* How to complete this task
From the line with "(482, 261) = (341, 263): none -> pink marker" to the last line of the data below, repeat every line exactly and add nothing.

* Data for this task

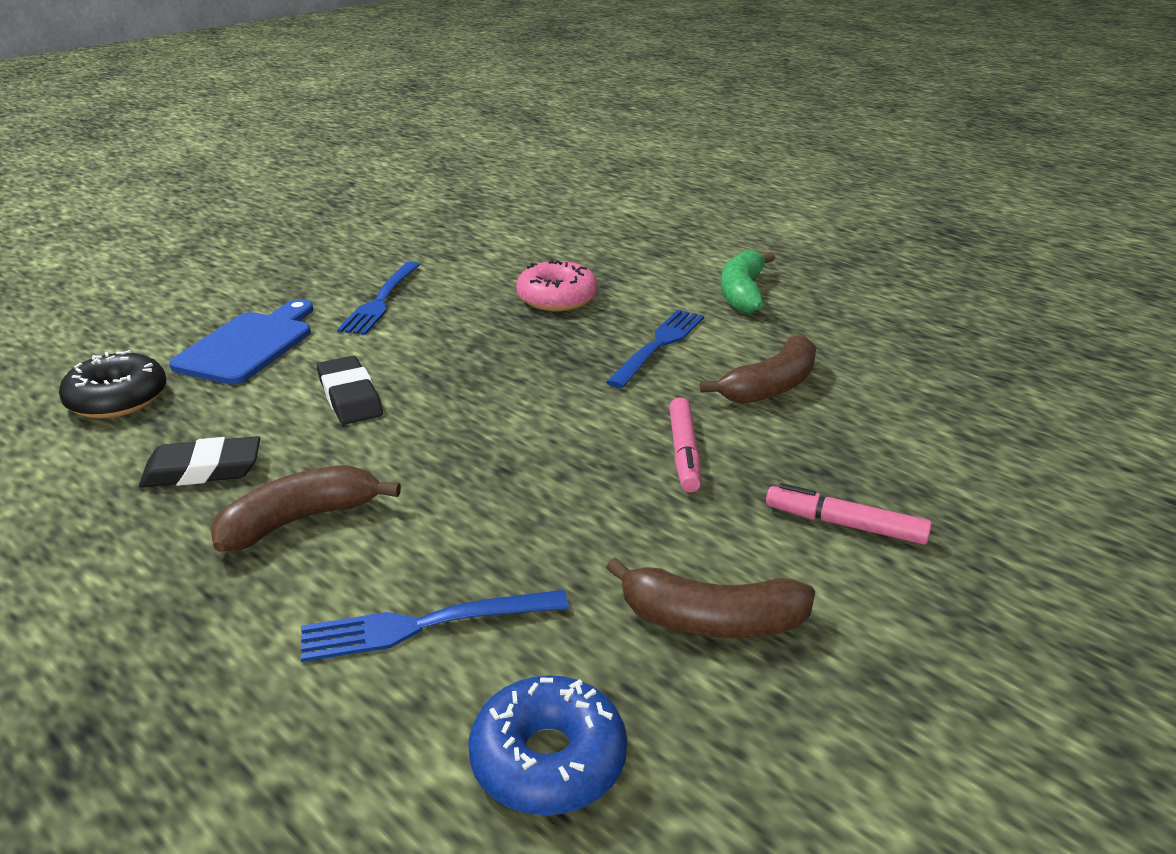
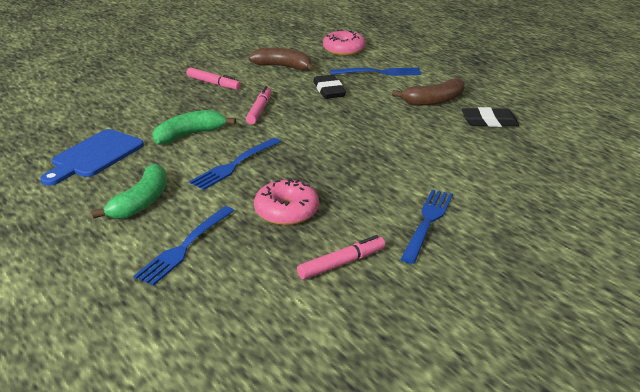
camera: 170 degrees left, 0 degrees up
(117, 399) = (567, 159): black donut -> none
(248, 345) = (511, 190): blue cutting board -> blue cutting board (94, 156)
(350, 396) = (429, 149): black eraser -> black eraser (329, 90)
(482, 261) = (341, 263): none -> pink marker
(548, 760) = (344, 50): blue donut -> pink donut
(652, 261) = (185, 247): none -> blue fork
(771, 386) = (189, 135): brown banana -> green banana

* Response
(482, 261) = (341, 263): none -> pink marker
(548, 760) = (344, 50): blue donut -> pink donut
(652, 261) = (185, 247): none -> blue fork
(771, 386) = (189, 135): brown banana -> green banana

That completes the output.